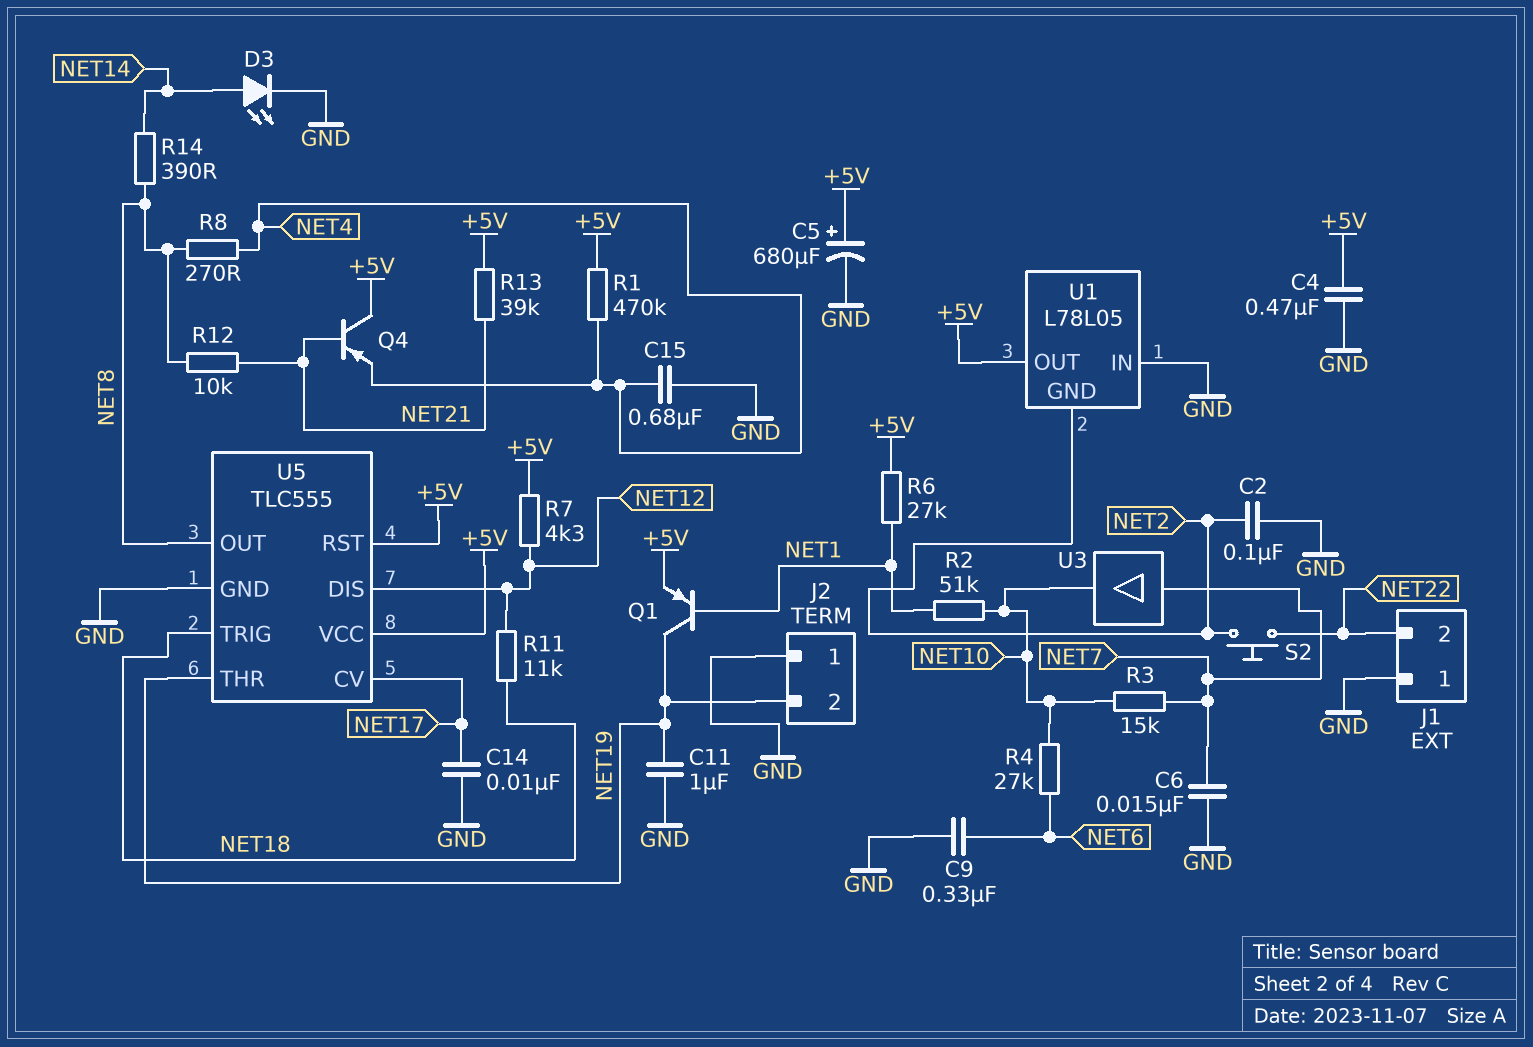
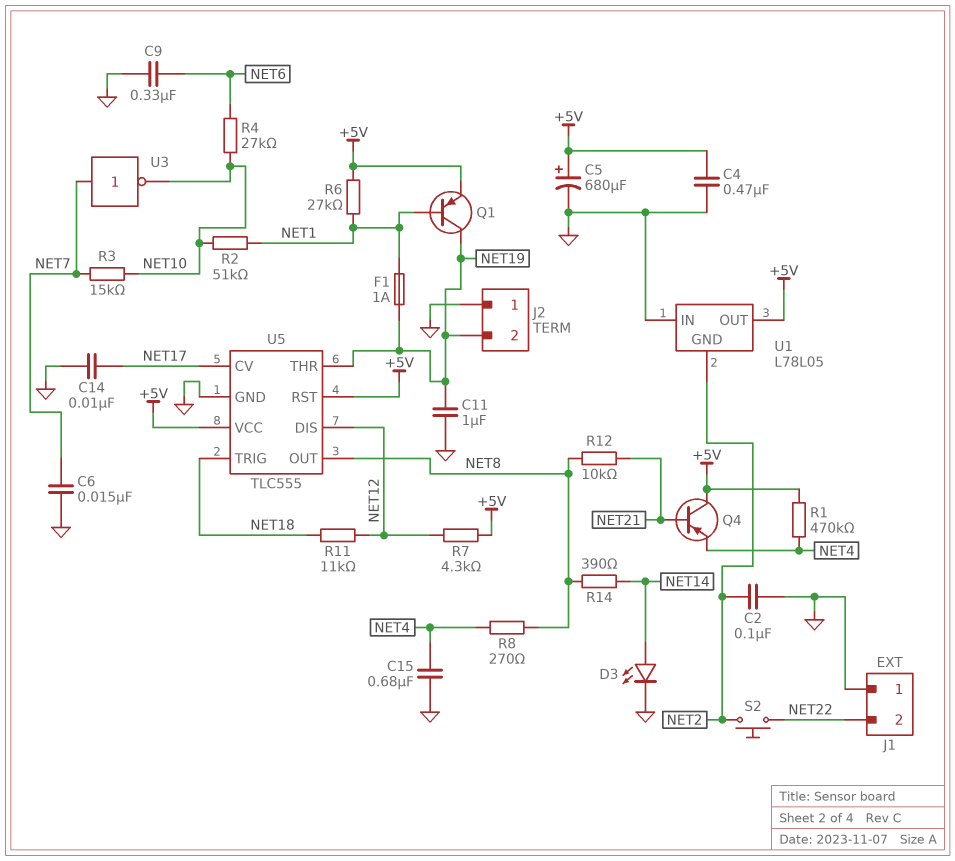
F1: none -> 1A (NET1, NET19)
R13: 39k (+5V, NET21) -> none
U3: buffer (in NET7, out NET10) -> NOT (in NET7, out NET10)

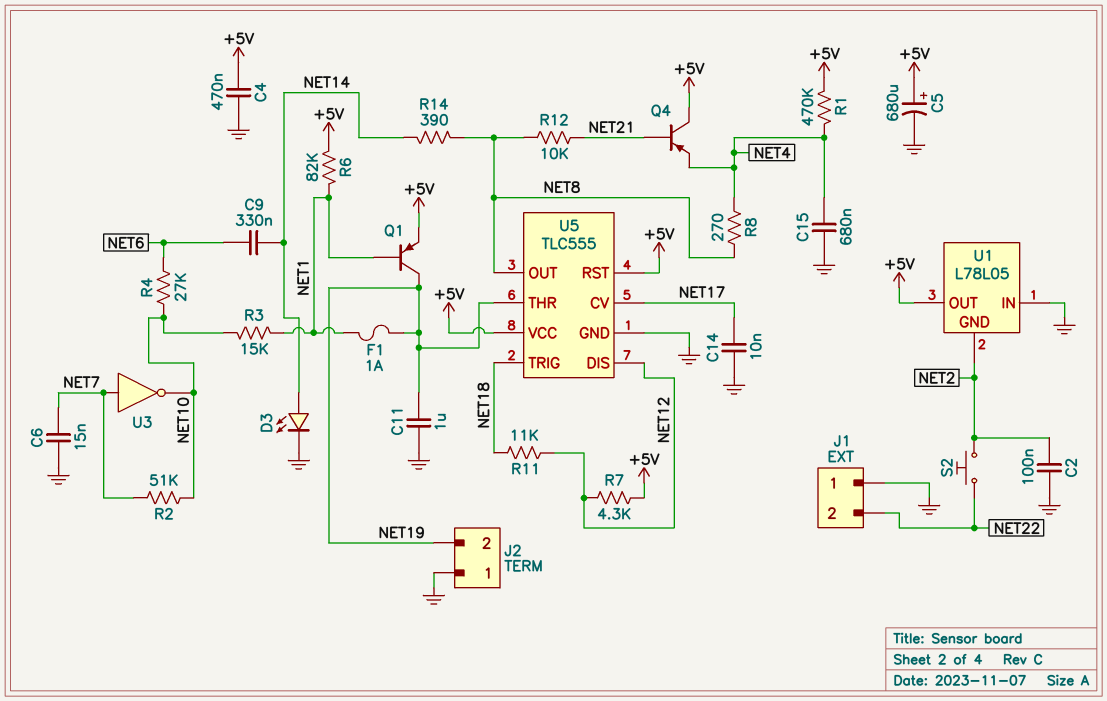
C9: 330nF (GND, NET6) -> 330nF (NET6, NET14)
R2: 51k (NET1, NET10) -> 51k (NET7, NET10)
R3: 15k (NET7, NET10) -> 15k (NET1, NET10)
R6: 27k (+5V, NET1) -> 82k (+5V, NET1)

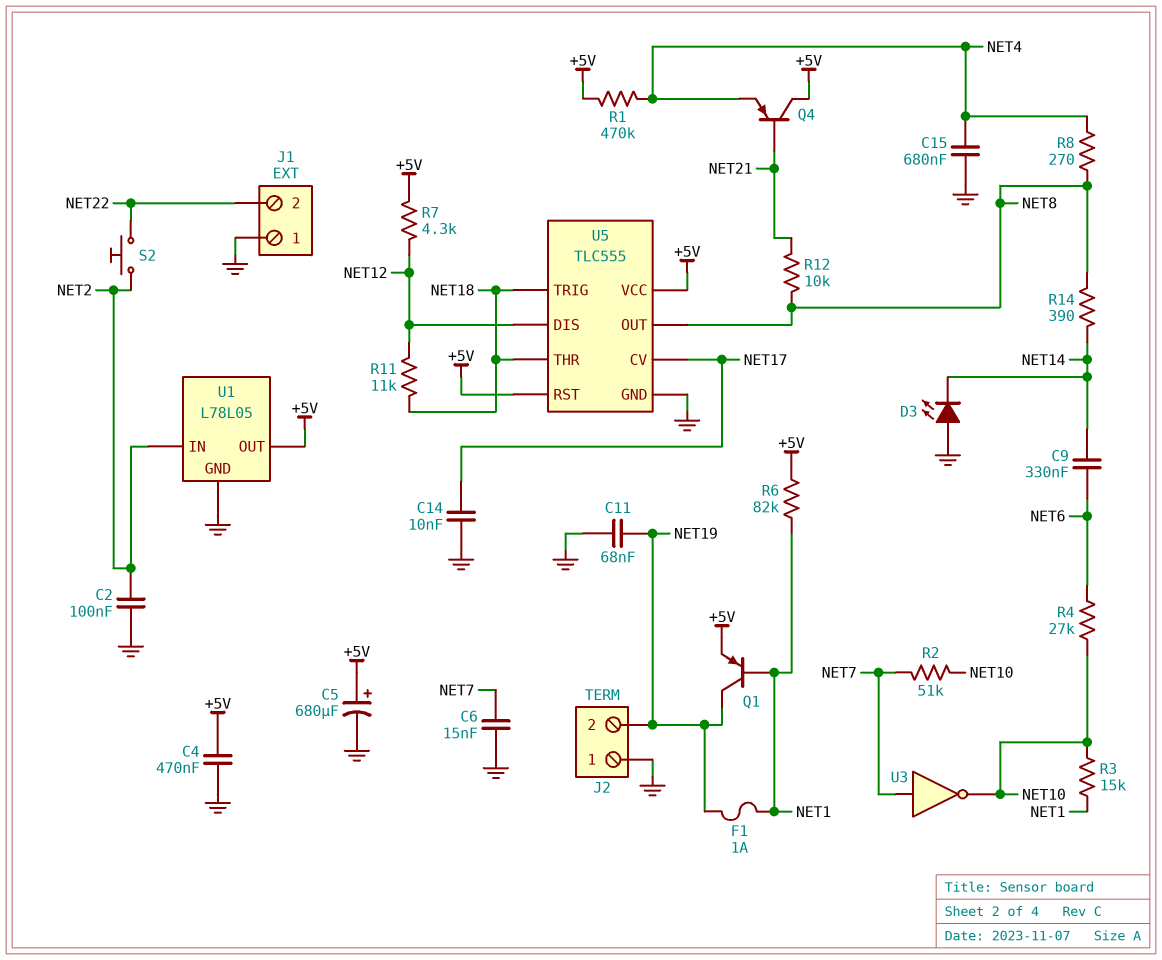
C11: 1uF (GND, NET19) -> 68nF (GND, NET19)
D3: LED (A NET14, K GND) -> LED (A GND, K NET14)
U1 pin GND: NET2 -> GND
U1 pin IN: GND -> NET2
U5 pin THR: NET19 -> NET18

* What is being asked:
Through to the final line, copy the material above exactly and skip the images.

* Output of the task:
F1: none -> 1A (NET1, NET19)
R13: 39k (+5V, NET21) -> none
U3: buffer (in NET7, out NET10) -> NOT (in NET7, out NET10)

C9: 330nF (GND, NET6) -> 330nF (NET6, NET14)
R2: 51k (NET1, NET10) -> 51k (NET7, NET10)
R3: 15k (NET7, NET10) -> 15k (NET1, NET10)
R6: 27k (+5V, NET1) -> 82k (+5V, NET1)

C11: 1uF (GND, NET19) -> 68nF (GND, NET19)
D3: LED (A NET14, K GND) -> LED (A GND, K NET14)
U1 pin GND: NET2 -> GND
U1 pin IN: GND -> NET2
U5 pin THR: NET19 -> NET18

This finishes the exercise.